(DATA SECTION):
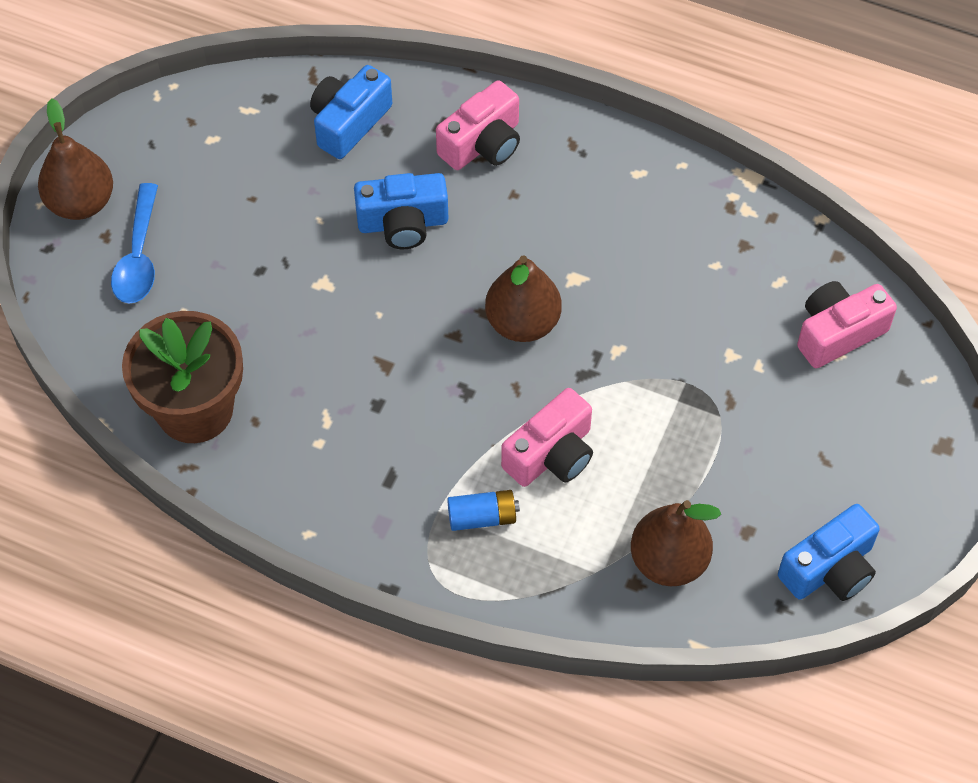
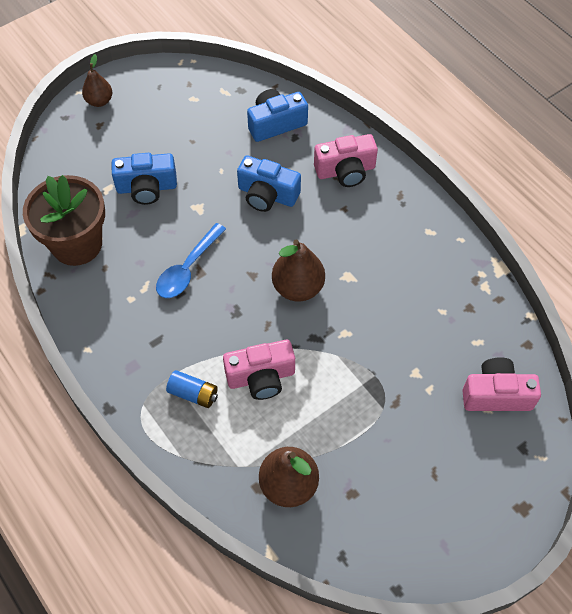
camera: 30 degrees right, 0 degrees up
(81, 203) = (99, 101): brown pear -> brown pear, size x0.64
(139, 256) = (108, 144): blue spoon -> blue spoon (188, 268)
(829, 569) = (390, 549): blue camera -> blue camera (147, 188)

(HOW TO COMPLETE THIS TASK): Transcribe the whole listing above exactly and leave out the pictures.

(SOLUTION TO THIS EXERCISE):
camera: 30 degrees right, 0 degrees up
(81, 203) = (99, 101): brown pear -> brown pear, size x0.64
(139, 256) = (108, 144): blue spoon -> blue spoon (188, 268)
(829, 569) = (390, 549): blue camera -> blue camera (147, 188)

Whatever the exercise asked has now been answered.